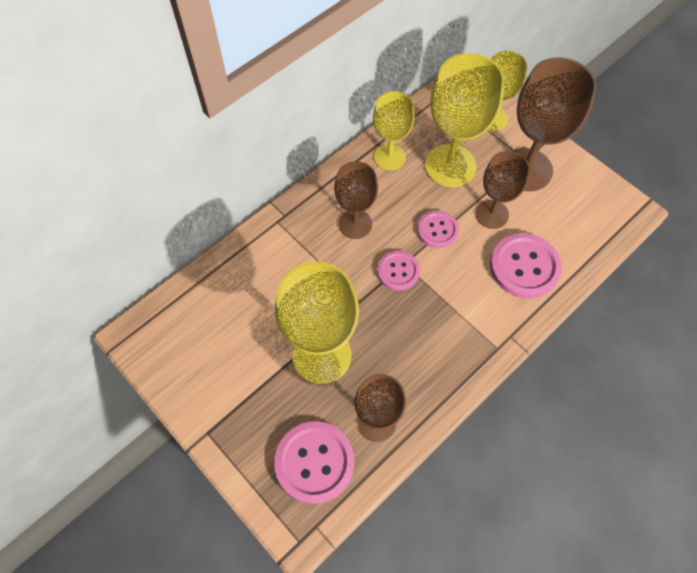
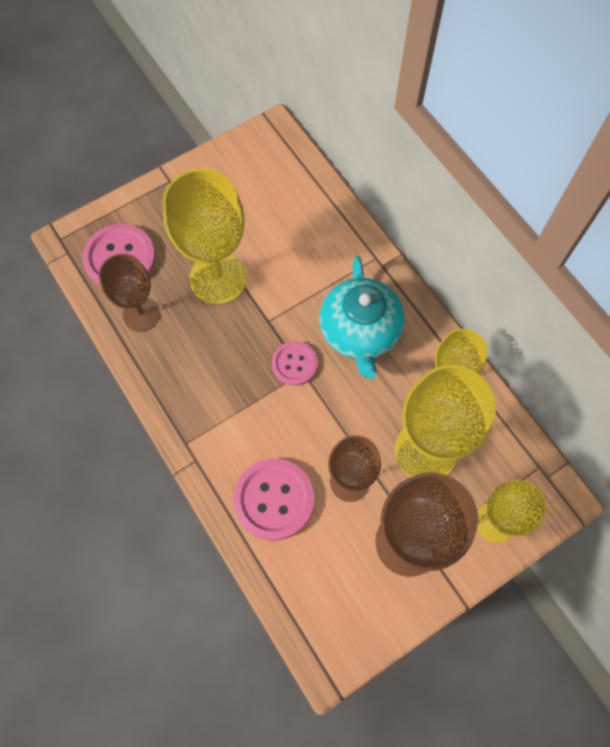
camera: 100 degrees right, 5 degrees up
(355, 224) = (360, 332): brown goblet -> turquoise teapot
(437, 230) = (338, 415): pink button -> none

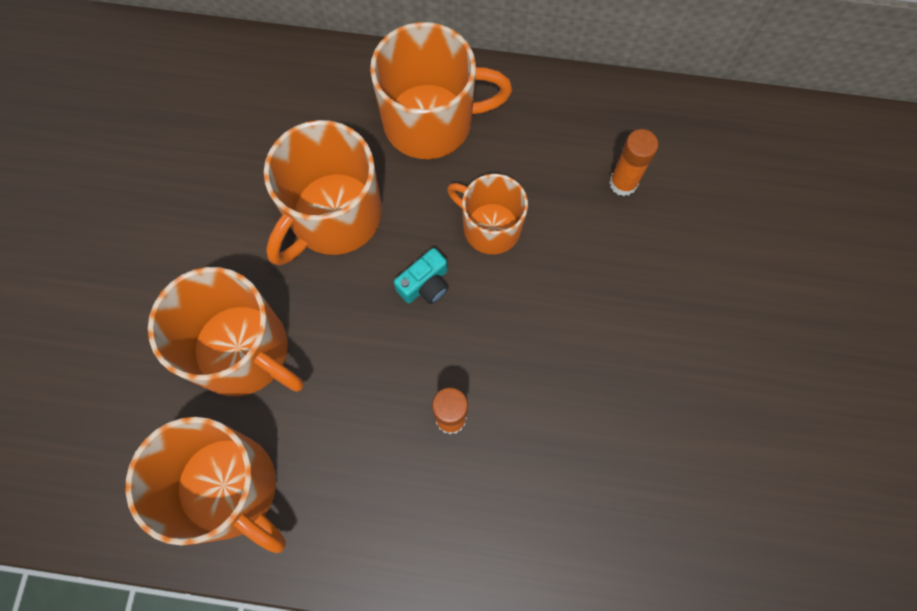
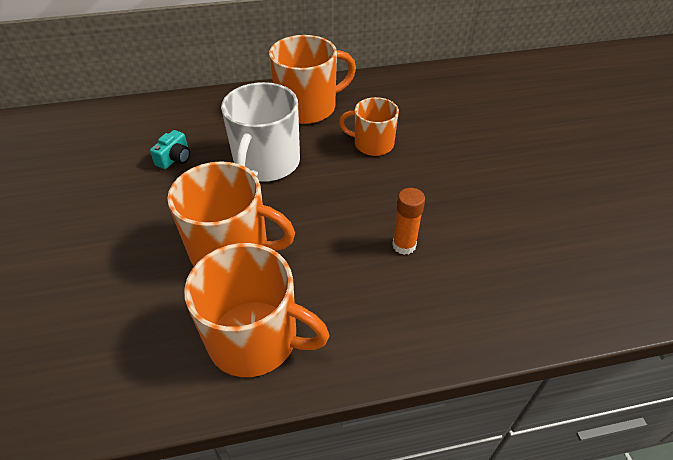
camera: 20 degrees left, 25 degrees down
(333, 216) = (266, 163): orange mug -> white mug
(425, 284) = (346, 181): turquoise camera -> turquoise camera (175, 158)
(623, 183) = (440, 107): orange glue stick -> none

-*-

### WHAT TO WORK ON
A word-for-word copy is needed of the lines from the line holding "(437, 230) = (338, 415): pink button -> none" through the end of the records, both included, excluding every picture.

### TASK ANSWER
(437, 230) = (338, 415): pink button -> none

camera: 20 degrees left, 25 degrees down
(333, 216) = (266, 163): orange mug -> white mug
(425, 284) = (346, 181): turquoise camera -> turquoise camera (175, 158)
(623, 183) = (440, 107): orange glue stick -> none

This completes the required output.